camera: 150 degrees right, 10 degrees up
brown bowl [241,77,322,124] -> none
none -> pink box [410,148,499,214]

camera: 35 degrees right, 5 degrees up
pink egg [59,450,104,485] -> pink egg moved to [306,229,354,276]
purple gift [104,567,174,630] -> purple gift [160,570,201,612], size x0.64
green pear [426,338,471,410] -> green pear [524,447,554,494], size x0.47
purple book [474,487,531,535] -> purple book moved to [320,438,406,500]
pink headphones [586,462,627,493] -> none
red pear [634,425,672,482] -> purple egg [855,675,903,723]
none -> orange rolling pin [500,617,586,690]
--
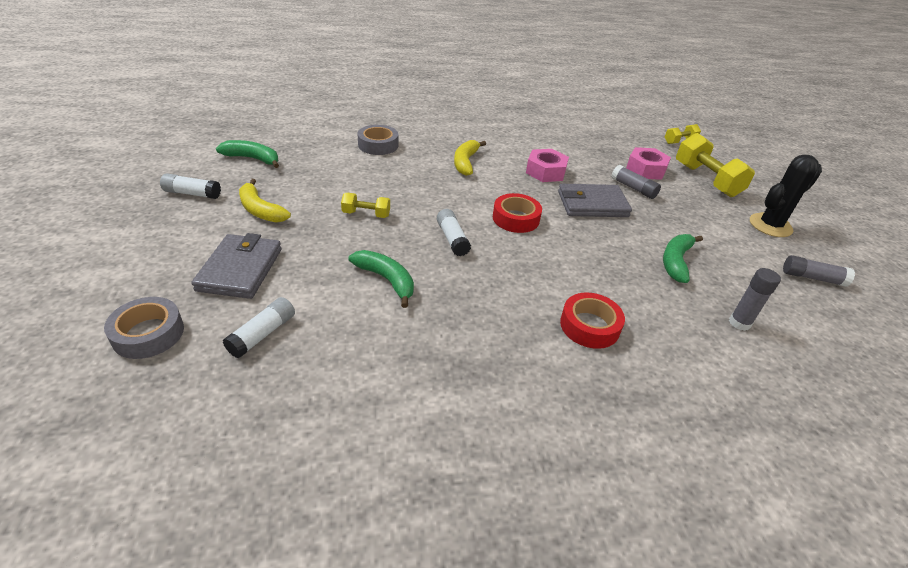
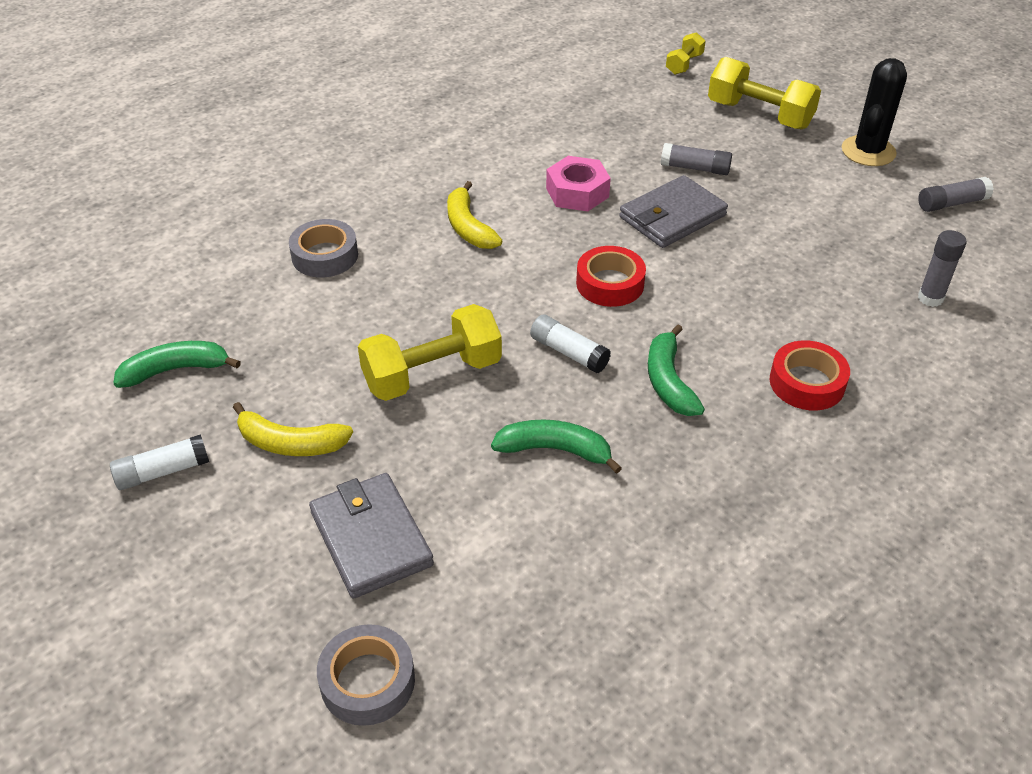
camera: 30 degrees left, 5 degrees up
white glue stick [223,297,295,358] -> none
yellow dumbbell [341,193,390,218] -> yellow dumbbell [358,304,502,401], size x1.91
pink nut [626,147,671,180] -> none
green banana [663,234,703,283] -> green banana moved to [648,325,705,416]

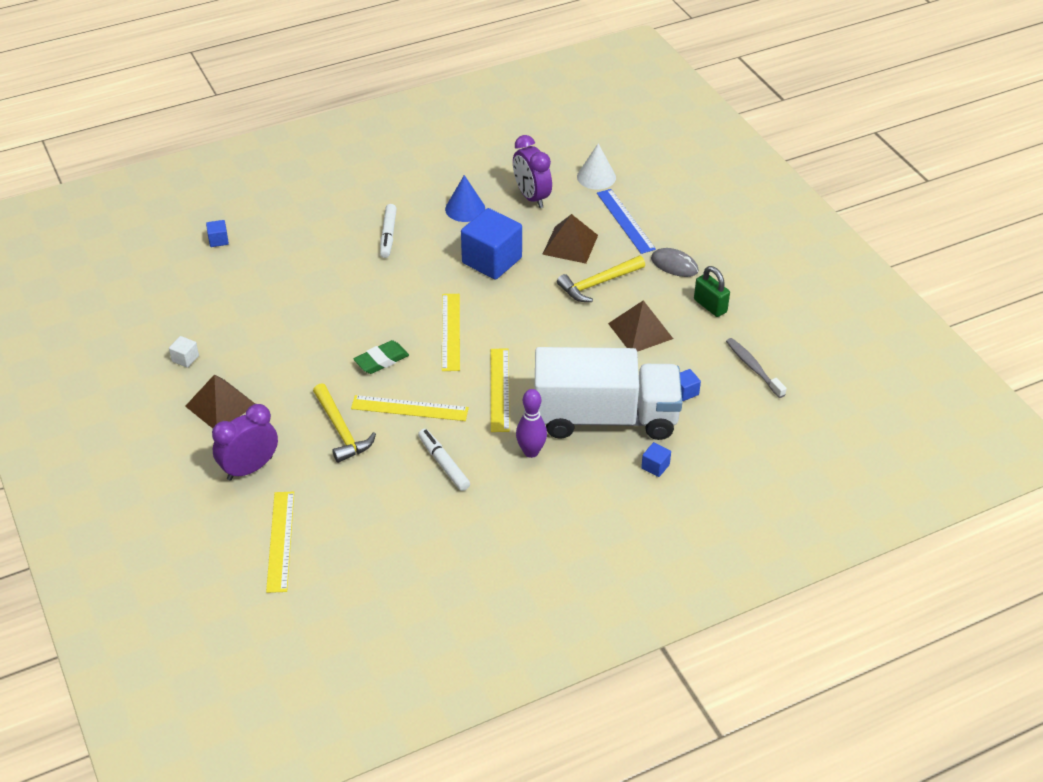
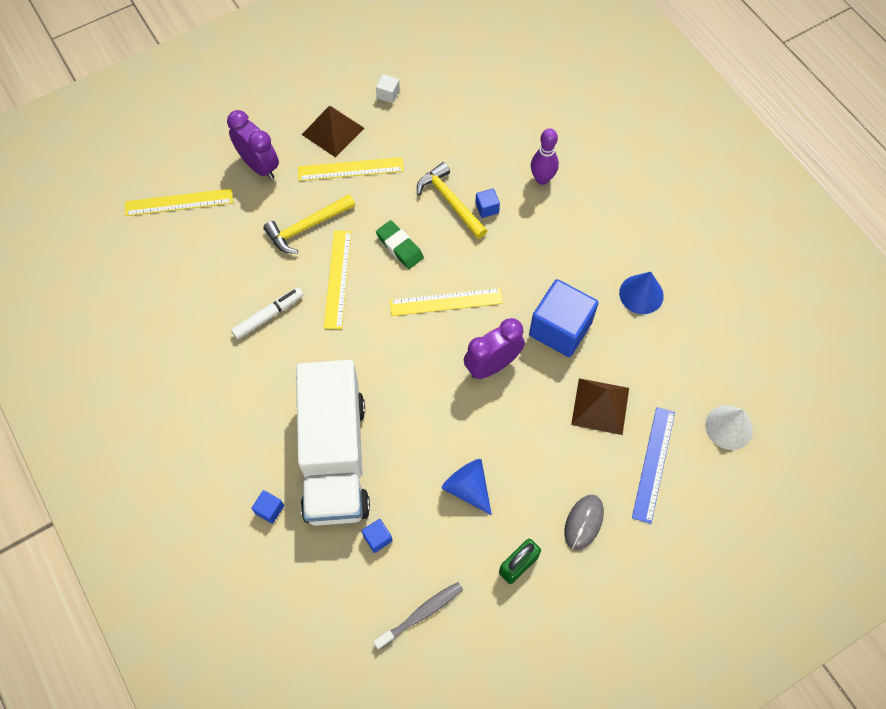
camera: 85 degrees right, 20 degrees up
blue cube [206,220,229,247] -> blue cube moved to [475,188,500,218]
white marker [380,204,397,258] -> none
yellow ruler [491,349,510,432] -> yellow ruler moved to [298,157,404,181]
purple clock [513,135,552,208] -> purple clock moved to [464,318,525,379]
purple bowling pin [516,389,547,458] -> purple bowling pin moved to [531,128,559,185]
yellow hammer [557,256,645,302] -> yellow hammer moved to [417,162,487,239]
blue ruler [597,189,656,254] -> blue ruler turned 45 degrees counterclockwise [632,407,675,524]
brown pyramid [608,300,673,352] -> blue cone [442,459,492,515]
--
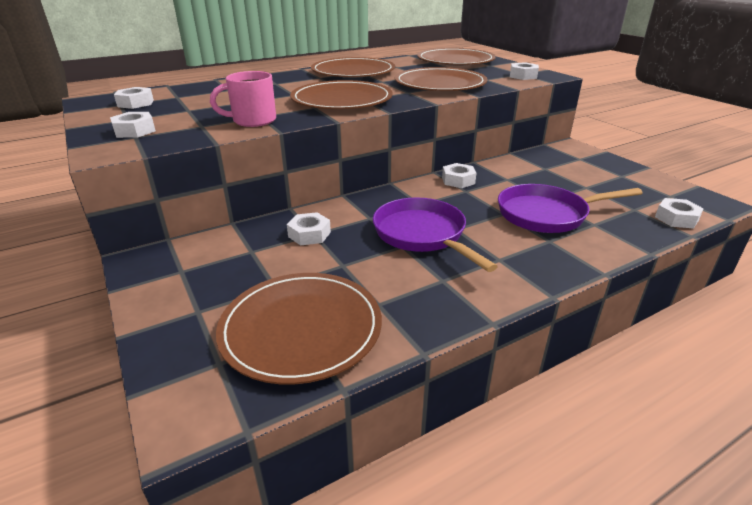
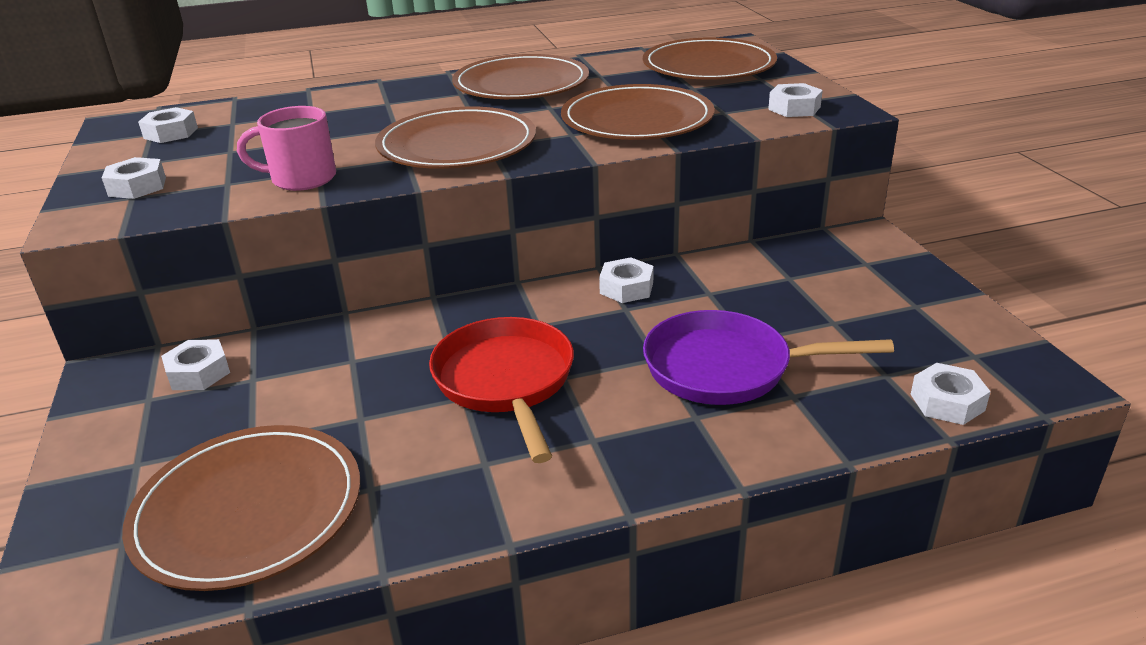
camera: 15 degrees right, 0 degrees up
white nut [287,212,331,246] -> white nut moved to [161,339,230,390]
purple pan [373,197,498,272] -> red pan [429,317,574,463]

| Task instructions |
Could you restate, word for word, the lines above from the one with "camera: 150 degrees right, 10 degrees up" to the one with "none -> orange rolling pin [500,617,586,690]", both included?

| Task output |
camera: 150 degrees right, 10 degrees up
brown bowl [241,77,322,124] -> none
none -> pink box [410,148,499,214]

camera: 35 degrees right, 5 degrees up
pink egg [59,450,104,485] -> pink egg moved to [306,229,354,276]
purple gift [104,567,174,630] -> purple gift [160,570,201,612], size x0.64
green pear [426,338,471,410] -> green pear [524,447,554,494], size x0.47
purple book [474,487,531,535] -> purple book moved to [320,438,406,500]
pink headphones [586,462,627,493] -> none
red pear [634,425,672,482] -> purple egg [855,675,903,723]
none -> orange rolling pin [500,617,586,690]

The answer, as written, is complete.